*TASK BRIEF:* Give back, word for word, the lines in the listing below from the one holding "(590, 688) = (137, 212): black" down to the one holding "(598, 278) = (378, 118): none", both ends included.
....
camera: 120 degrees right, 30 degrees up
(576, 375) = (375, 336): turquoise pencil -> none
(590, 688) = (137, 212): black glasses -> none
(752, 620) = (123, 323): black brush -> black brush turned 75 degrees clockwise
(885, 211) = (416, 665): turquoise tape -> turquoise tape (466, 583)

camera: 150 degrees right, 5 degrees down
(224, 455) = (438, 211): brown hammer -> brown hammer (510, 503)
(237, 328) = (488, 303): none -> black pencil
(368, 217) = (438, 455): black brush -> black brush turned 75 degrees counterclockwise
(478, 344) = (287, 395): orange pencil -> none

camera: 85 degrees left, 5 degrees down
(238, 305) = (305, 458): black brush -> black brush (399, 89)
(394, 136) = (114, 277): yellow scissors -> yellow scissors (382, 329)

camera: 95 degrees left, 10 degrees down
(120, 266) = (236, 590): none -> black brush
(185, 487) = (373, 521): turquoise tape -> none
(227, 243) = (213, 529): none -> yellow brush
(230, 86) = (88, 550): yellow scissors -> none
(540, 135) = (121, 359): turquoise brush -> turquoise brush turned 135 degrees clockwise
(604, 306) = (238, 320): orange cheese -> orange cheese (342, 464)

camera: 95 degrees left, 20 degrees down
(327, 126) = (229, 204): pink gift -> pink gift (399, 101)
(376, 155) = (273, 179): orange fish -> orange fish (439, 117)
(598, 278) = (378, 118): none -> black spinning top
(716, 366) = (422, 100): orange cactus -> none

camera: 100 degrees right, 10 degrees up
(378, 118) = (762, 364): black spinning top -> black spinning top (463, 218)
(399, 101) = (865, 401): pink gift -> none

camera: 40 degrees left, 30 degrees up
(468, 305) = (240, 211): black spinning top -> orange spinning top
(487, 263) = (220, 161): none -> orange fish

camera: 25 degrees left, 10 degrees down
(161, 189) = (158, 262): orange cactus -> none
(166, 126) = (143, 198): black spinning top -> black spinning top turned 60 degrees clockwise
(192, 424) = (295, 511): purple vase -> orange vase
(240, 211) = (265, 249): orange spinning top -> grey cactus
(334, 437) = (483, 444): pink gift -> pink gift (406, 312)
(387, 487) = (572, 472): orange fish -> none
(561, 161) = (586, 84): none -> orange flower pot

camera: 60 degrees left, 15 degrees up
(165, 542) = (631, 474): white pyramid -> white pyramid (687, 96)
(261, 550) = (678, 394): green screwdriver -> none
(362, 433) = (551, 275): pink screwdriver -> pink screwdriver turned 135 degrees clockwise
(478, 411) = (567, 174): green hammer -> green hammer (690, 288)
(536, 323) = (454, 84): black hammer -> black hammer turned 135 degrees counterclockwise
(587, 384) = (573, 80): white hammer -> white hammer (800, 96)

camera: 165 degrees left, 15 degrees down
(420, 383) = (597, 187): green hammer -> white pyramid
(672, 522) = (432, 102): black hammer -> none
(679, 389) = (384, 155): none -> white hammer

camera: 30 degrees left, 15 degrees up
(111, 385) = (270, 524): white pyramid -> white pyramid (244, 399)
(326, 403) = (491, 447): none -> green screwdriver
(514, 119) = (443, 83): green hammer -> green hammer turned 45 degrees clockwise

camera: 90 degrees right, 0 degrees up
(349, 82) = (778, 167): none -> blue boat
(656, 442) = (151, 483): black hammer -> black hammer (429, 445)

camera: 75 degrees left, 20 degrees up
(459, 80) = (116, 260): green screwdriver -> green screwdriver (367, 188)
....
*YOUR RESPONSE:*
(590, 688) = (137, 212): black glasses -> none
(752, 620) = (123, 323): black brush -> black brush turned 75 degrees clockwise
(885, 211) = (416, 665): turquoise tape -> turquoise tape (466, 583)

camera: 150 degrees right, 5 degrees down
(224, 455) = (438, 211): brown hammer -> brown hammer (510, 503)
(237, 328) = (488, 303): none -> black pencil
(368, 217) = (438, 455): black brush -> black brush turned 75 degrees counterclockwise
(478, 344) = (287, 395): orange pencil -> none

camera: 85 degrees left, 5 degrees down
(238, 305) = (305, 458): black brush -> black brush (399, 89)
(394, 136) = (114, 277): yellow scissors -> yellow scissors (382, 329)

camera: 95 degrees left, 10 degrees down
(120, 266) = (236, 590): none -> black brush
(185, 487) = (373, 521): turquoise tape -> none
(227, 243) = (213, 529): none -> yellow brush
(230, 86) = (88, 550): yellow scissors -> none
(540, 135) = (121, 359): turquoise brush -> turquoise brush turned 135 degrees clockwise
(604, 306) = (238, 320): orange cheese -> orange cheese (342, 464)

camera: 95 degrees left, 20 degrees down
(327, 126) = (229, 204): pink gift -> pink gift (399, 101)
(376, 155) = (273, 179): orange fish -> orange fish (439, 117)
(598, 278) = (378, 118): none -> black spinning top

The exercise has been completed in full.